== EXERCISE MATERIALS
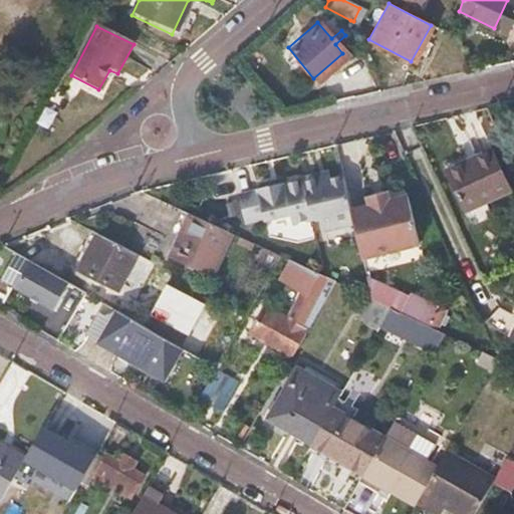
[(465,208),(510,188),(490,142),(445,163),(465,208)]
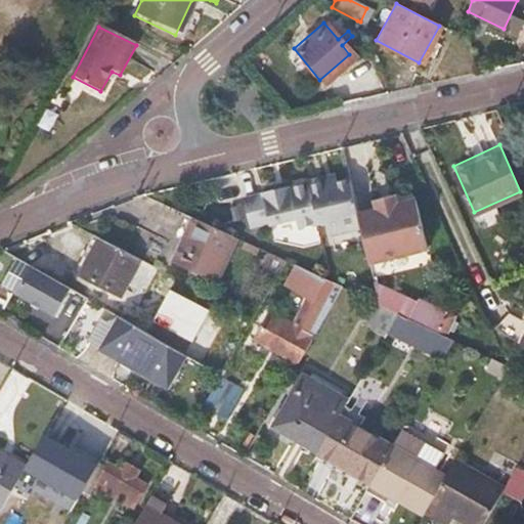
[(388,234),(423,225),(415,200),(412,201),(401,165),(372,174),(383,211),(381,212),(388,234)]
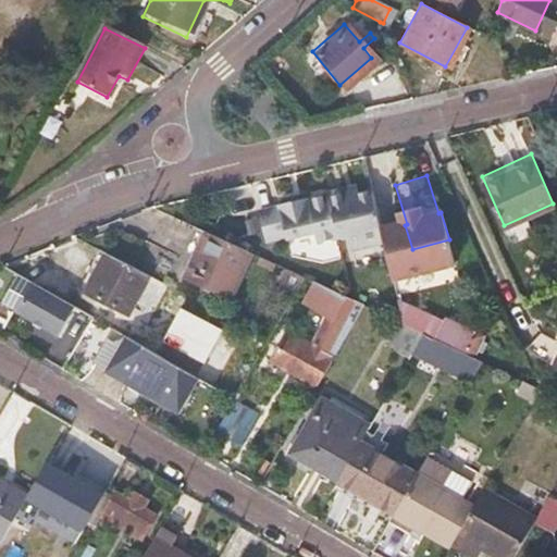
[(384,238),(373,186),(347,192),(346,183),(329,187),(329,190),(311,195),(310,190),(280,198),(281,201),(261,206),(267,235),(287,230),(287,233),(314,226),(317,236),(348,229),(351,245),(384,238)]
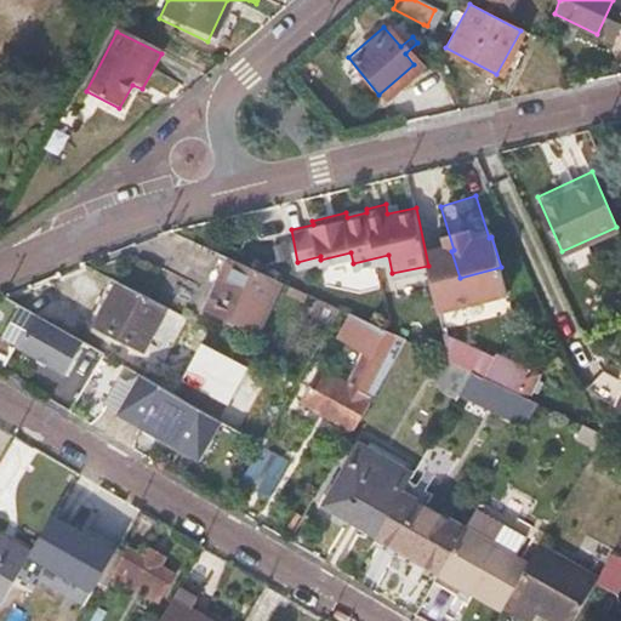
[(279,280),(228,256),(205,306),(256,330),(279,280)]
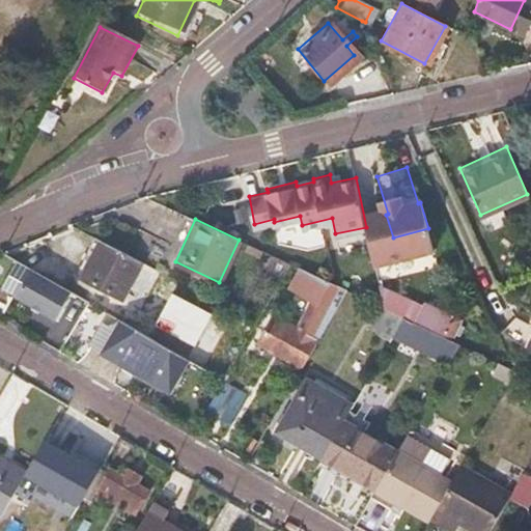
[(149,261),(103,235),(83,271),(128,298),(149,261)]
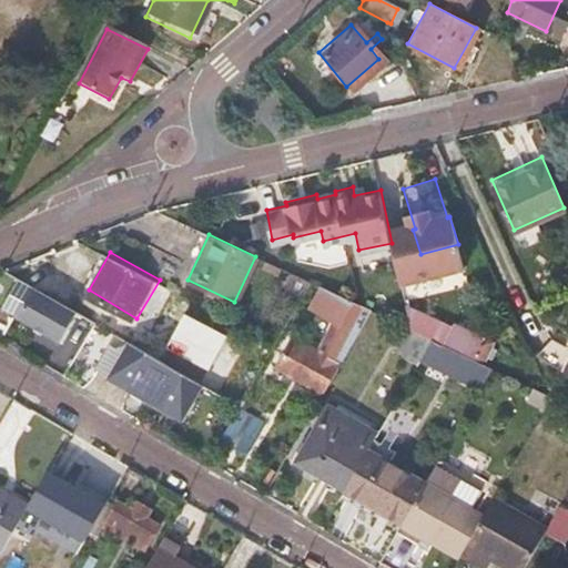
[(308,282),(290,273),(284,286),(302,295),(308,282)]
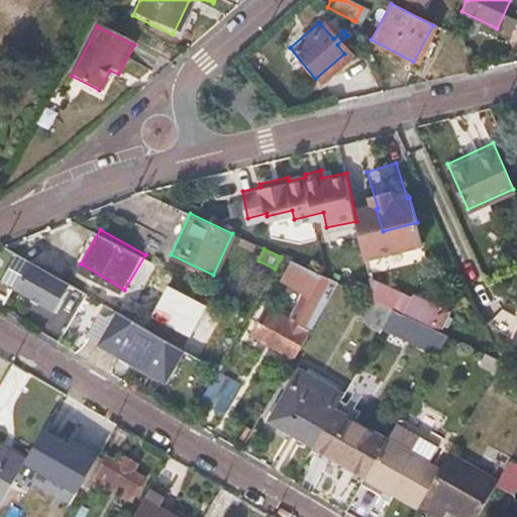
[(249,336),(293,358),(335,283),(295,263),(285,282),(296,288),(299,282),(305,285),(289,321),(265,309),(249,336)]
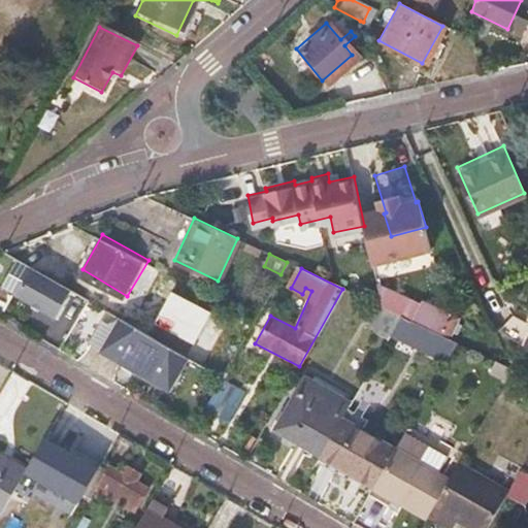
[(62,319),(77,292),(37,269),(22,295),(62,319)]
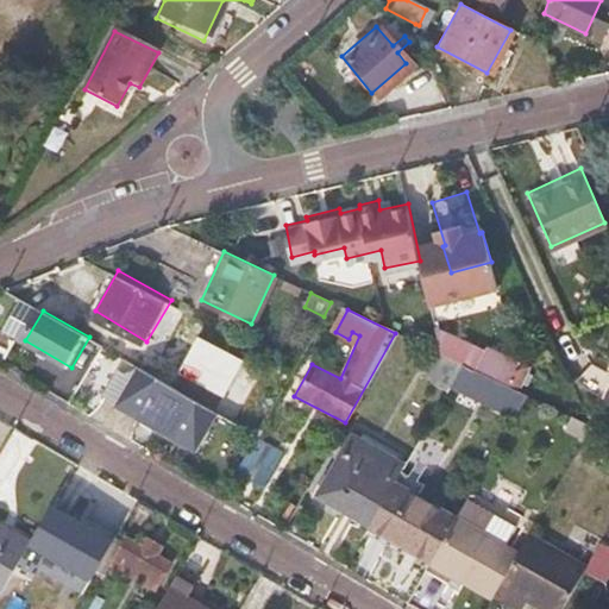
[(470,347),(435,328),(440,355),(460,364),(470,347)]
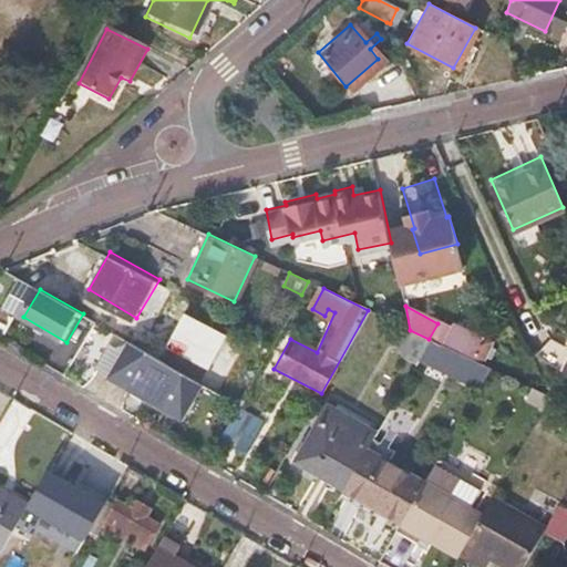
[(410,330),(409,329),(395,353),(414,364),(429,339),(410,330)]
====
- ASSIGNMENT -
Pictures are not part of the copy. Extract exactly the lines from the line containing "[(279,280),(228,256),(205,306),(256,330),(279,280)]" through the final line of the entries above, both included.

- TASK OUTPUT -
[(279,280),(228,256),(205,306),(256,330),(279,280)]
[(149,261),(103,235),(83,271),(128,298),(149,261)]
[(308,282),(290,273),(284,286),(302,295),(308,282)]
[(249,336),(293,358),(335,283),(295,263),(285,282),(296,288),(299,282),(305,285),(289,321),(265,309),(249,336)]
[(62,319),(77,292),(37,269),(22,295),(62,319)]
[(470,347),(435,328),(440,355),(460,364),(470,347)]
[(410,330),(409,329),(395,353),(414,364),(429,339),(410,330)]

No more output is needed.